◆ Exercise ◆
Report how many lines in the data below hold "size", with no other words.

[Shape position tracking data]
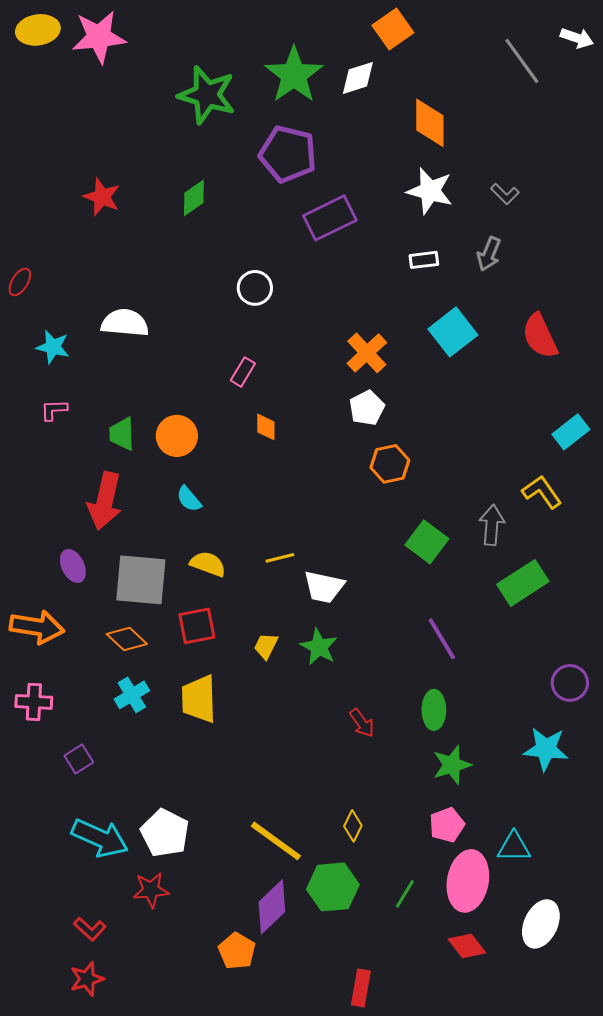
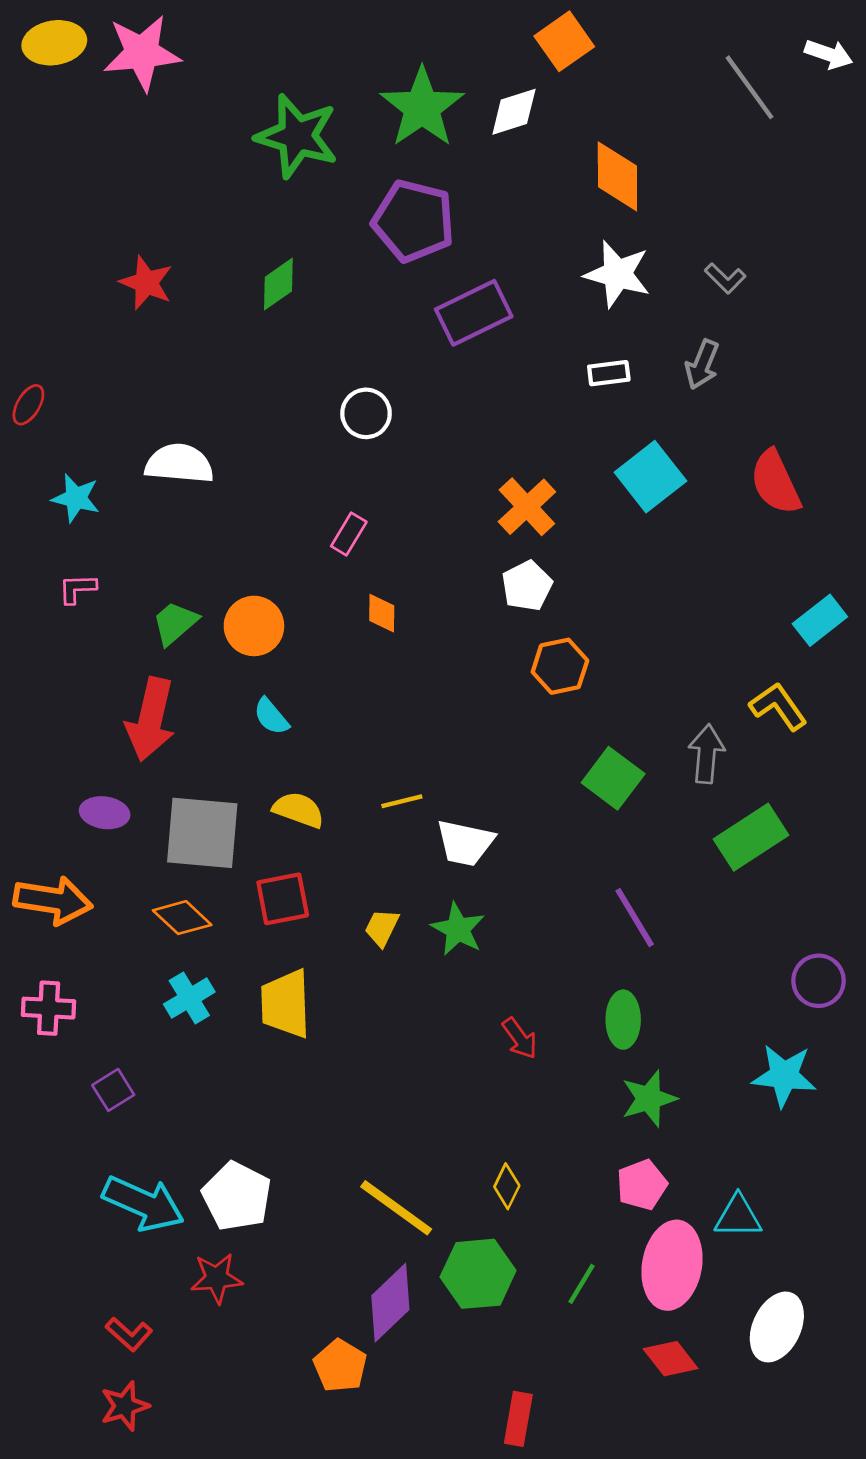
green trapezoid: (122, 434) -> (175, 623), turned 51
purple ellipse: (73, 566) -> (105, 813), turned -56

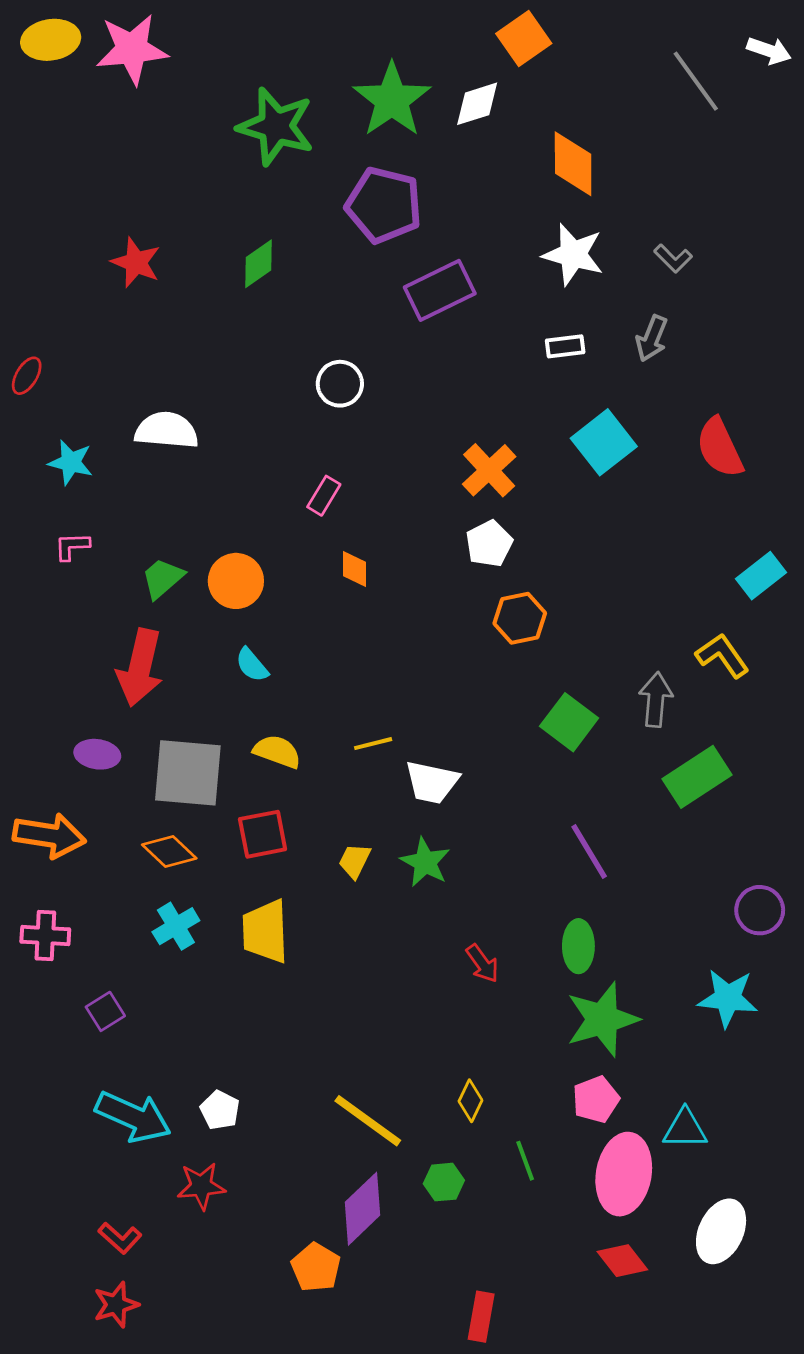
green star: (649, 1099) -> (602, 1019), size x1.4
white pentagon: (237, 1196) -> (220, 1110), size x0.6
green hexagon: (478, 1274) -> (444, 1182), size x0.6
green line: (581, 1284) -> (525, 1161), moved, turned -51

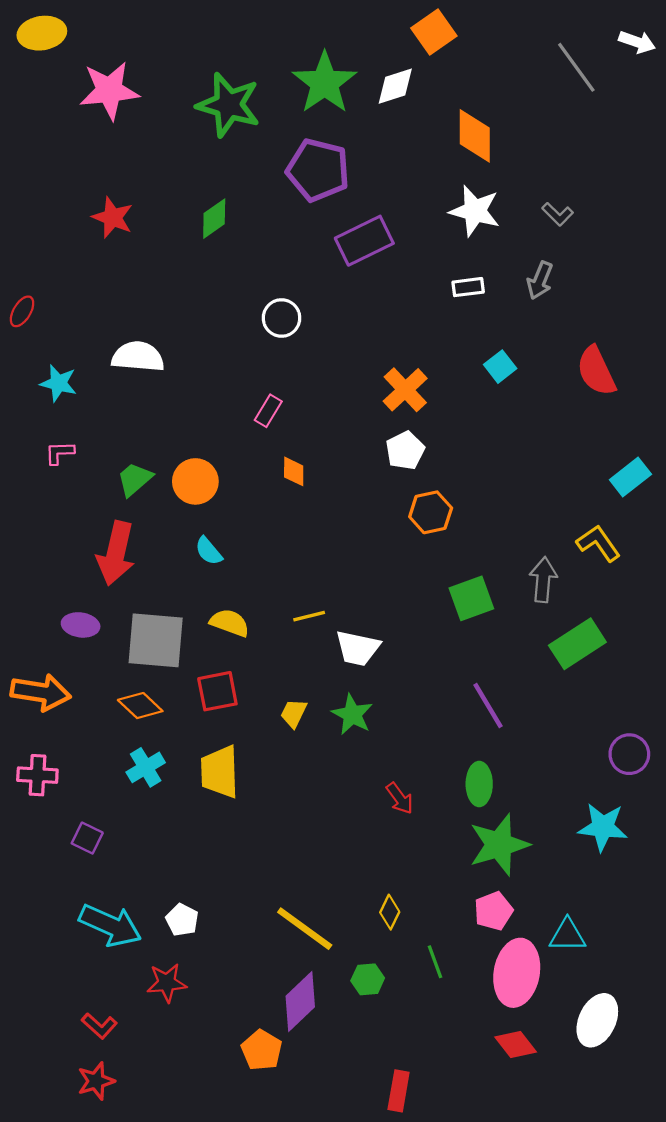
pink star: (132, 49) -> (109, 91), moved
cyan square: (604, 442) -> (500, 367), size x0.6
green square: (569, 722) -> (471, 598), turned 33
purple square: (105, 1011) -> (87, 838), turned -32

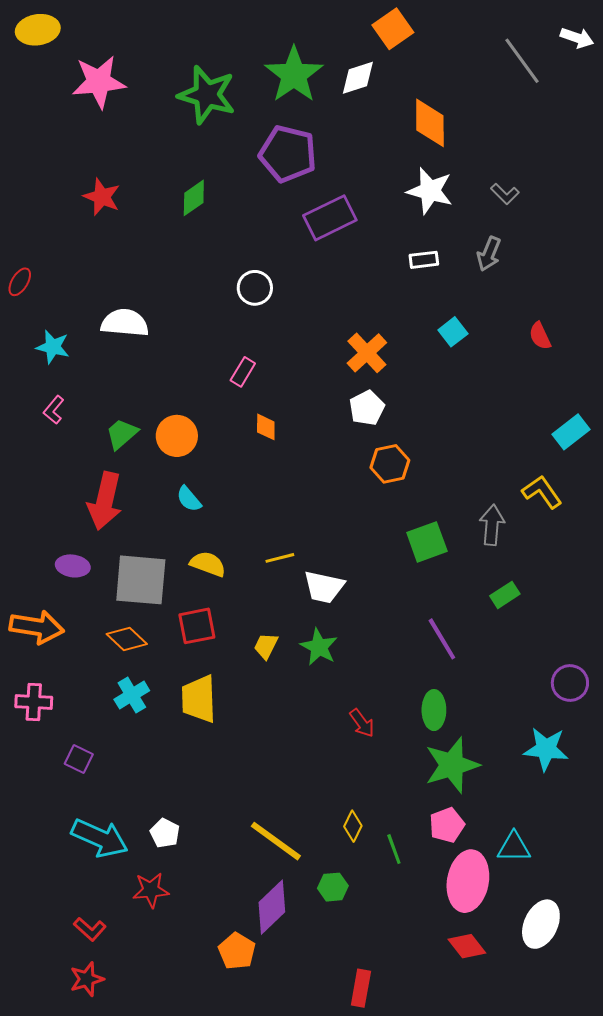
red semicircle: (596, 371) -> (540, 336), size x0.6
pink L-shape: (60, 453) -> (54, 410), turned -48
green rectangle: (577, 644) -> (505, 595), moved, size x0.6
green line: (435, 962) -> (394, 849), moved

◆ Exercise solution ◆
6